Segment Start: Available records

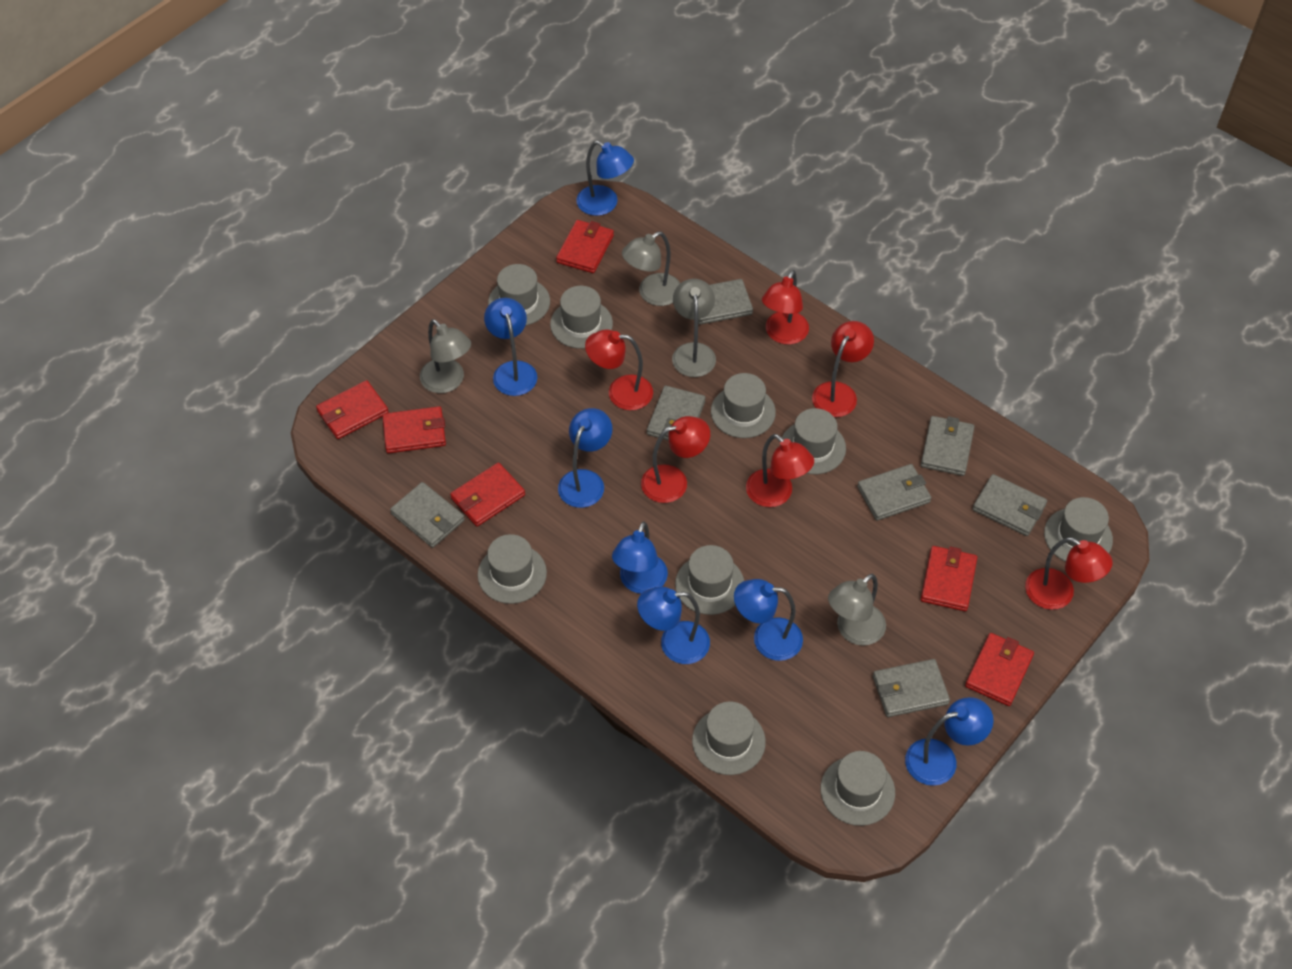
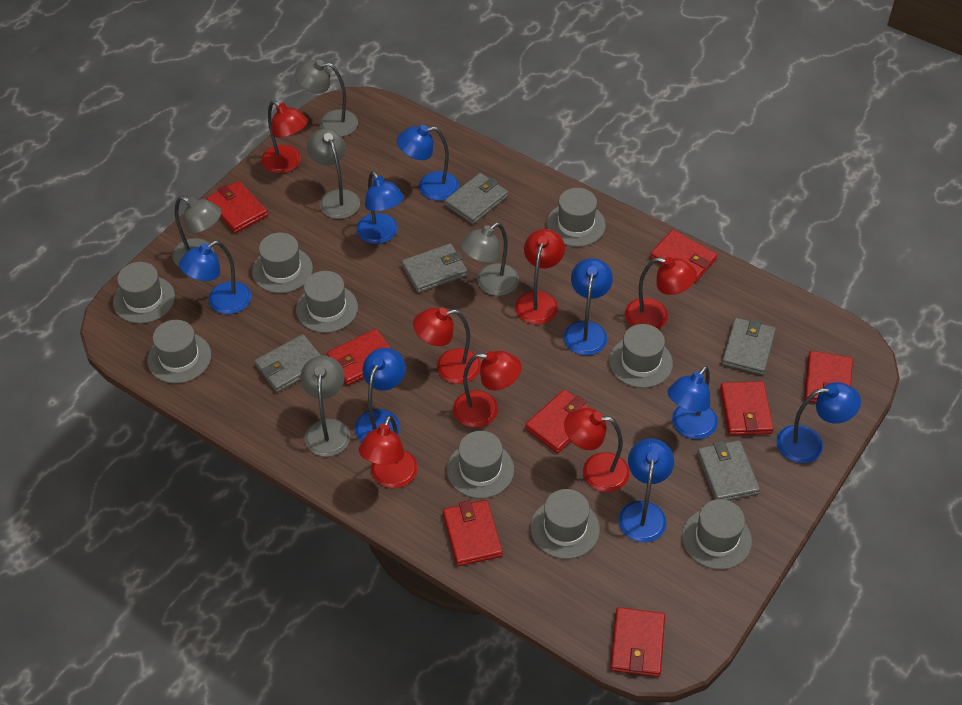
blue lamp: 7 -> 8
grey lamp: 4 -> 5
grey wallet: 7 -> 5
red lamp: 6 -> 7
red wallet: 6 -> 8

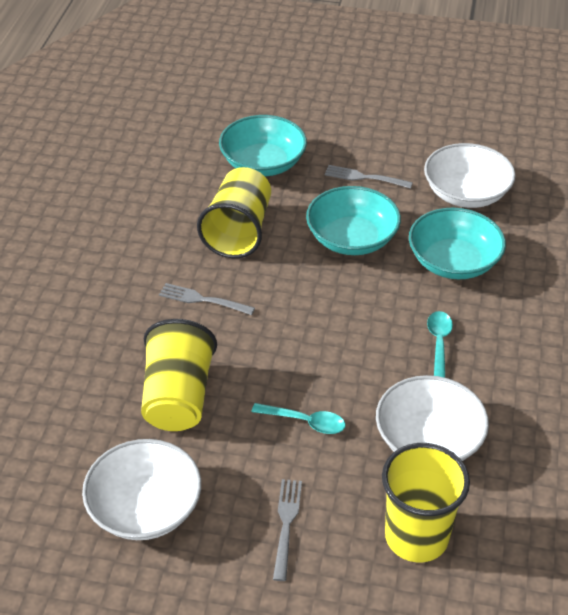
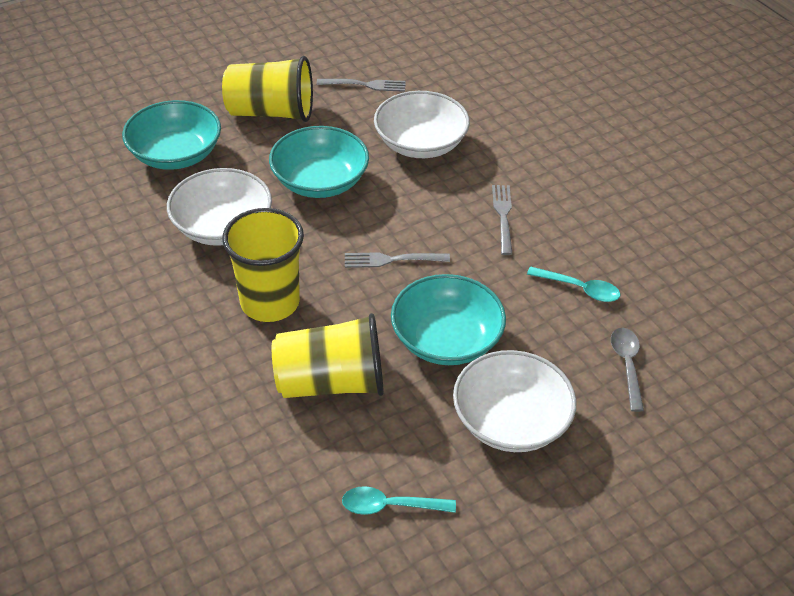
grey spoon: 0 -> 1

Segment End: Available records

With all pictures omitted, repeat every record above word for word.

■ **Solution below**:
blue lamp: 7 -> 8
grey lamp: 4 -> 5
grey wallet: 7 -> 5
red lamp: 6 -> 7
red wallet: 6 -> 8

grey spoon: 0 -> 1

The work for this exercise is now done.